__Exercise material__.
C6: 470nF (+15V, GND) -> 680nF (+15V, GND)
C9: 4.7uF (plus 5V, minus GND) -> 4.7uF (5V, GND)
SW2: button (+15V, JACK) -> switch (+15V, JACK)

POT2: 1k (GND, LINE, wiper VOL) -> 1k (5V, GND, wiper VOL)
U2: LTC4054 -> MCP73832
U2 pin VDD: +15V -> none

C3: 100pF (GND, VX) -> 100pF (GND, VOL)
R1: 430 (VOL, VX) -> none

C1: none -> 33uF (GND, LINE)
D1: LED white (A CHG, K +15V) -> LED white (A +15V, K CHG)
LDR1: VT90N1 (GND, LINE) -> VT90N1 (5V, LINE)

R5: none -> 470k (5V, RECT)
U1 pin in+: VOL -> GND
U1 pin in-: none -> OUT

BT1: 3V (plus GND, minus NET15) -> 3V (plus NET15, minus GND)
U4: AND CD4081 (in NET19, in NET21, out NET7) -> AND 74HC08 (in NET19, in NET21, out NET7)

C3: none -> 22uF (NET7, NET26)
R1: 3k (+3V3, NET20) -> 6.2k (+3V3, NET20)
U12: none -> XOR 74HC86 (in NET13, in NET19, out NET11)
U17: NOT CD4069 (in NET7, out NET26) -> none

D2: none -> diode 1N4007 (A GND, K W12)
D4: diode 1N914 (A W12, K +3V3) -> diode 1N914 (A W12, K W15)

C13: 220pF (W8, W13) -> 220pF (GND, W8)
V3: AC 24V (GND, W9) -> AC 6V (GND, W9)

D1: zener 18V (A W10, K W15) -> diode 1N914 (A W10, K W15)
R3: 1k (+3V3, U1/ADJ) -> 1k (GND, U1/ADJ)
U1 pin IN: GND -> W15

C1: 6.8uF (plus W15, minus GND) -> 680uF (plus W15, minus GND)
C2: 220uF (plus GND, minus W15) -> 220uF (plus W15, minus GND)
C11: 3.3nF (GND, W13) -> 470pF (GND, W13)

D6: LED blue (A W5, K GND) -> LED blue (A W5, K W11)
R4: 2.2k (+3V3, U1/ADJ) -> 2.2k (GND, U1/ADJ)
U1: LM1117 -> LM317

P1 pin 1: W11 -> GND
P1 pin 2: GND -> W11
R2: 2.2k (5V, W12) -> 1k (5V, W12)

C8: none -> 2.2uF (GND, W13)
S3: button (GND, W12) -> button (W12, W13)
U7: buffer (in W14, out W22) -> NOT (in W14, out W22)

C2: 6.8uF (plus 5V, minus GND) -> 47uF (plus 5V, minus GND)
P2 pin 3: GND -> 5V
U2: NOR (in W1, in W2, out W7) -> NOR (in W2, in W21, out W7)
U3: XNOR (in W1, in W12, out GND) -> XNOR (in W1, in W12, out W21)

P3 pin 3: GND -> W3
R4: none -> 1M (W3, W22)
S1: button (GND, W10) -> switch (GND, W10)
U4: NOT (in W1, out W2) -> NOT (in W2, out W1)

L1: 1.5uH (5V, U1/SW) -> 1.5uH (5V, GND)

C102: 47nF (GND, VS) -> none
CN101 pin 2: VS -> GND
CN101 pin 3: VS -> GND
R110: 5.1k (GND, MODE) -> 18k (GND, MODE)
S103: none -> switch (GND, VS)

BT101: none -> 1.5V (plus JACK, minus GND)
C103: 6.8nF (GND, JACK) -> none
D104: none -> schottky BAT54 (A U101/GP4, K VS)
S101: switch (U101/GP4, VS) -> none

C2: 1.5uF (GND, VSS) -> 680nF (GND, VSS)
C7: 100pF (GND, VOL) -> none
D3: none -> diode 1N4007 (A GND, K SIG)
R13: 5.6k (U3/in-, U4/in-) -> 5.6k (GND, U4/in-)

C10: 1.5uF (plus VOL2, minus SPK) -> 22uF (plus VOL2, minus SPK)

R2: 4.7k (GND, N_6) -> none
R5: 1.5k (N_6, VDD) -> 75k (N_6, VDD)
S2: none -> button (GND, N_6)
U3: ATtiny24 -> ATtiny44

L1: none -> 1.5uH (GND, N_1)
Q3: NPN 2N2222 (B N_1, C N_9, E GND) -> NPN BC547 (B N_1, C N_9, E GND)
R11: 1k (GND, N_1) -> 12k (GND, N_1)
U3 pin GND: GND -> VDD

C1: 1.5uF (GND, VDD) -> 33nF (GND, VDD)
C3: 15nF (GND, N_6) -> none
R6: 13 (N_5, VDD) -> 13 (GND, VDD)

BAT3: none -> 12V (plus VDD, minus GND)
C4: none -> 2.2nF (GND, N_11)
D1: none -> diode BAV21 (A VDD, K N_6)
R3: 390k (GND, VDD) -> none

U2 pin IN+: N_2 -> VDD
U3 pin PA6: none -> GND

__What you need to do__.
Start with the first line of the data and print every line exactly. The line containing "U1 pin IN: GND -> W15" is the last one to include.

__Response to the task__.
C6: 470nF (+15V, GND) -> 680nF (+15V, GND)
C9: 4.7uF (plus 5V, minus GND) -> 4.7uF (5V, GND)
SW2: button (+15V, JACK) -> switch (+15V, JACK)

POT2: 1k (GND, LINE, wiper VOL) -> 1k (5V, GND, wiper VOL)
U2: LTC4054 -> MCP73832
U2 pin VDD: +15V -> none

C3: 100pF (GND, VX) -> 100pF (GND, VOL)
R1: 430 (VOL, VX) -> none

C1: none -> 33uF (GND, LINE)
D1: LED white (A CHG, K +15V) -> LED white (A +15V, K CHG)
LDR1: VT90N1 (GND, LINE) -> VT90N1 (5V, LINE)

R5: none -> 470k (5V, RECT)
U1 pin in+: VOL -> GND
U1 pin in-: none -> OUT

BT1: 3V (plus GND, minus NET15) -> 3V (plus NET15, minus GND)
U4: AND CD4081 (in NET19, in NET21, out NET7) -> AND 74HC08 (in NET19, in NET21, out NET7)

C3: none -> 22uF (NET7, NET26)
R1: 3k (+3V3, NET20) -> 6.2k (+3V3, NET20)
U12: none -> XOR 74HC86 (in NET13, in NET19, out NET11)
U17: NOT CD4069 (in NET7, out NET26) -> none

D2: none -> diode 1N4007 (A GND, K W12)
D4: diode 1N914 (A W12, K +3V3) -> diode 1N914 (A W12, K W15)

C13: 220pF (W8, W13) -> 220pF (GND, W8)
V3: AC 24V (GND, W9) -> AC 6V (GND, W9)

D1: zener 18V (A W10, K W15) -> diode 1N914 (A W10, K W15)
R3: 1k (+3V3, U1/ADJ) -> 1k (GND, U1/ADJ)
U1 pin IN: GND -> W15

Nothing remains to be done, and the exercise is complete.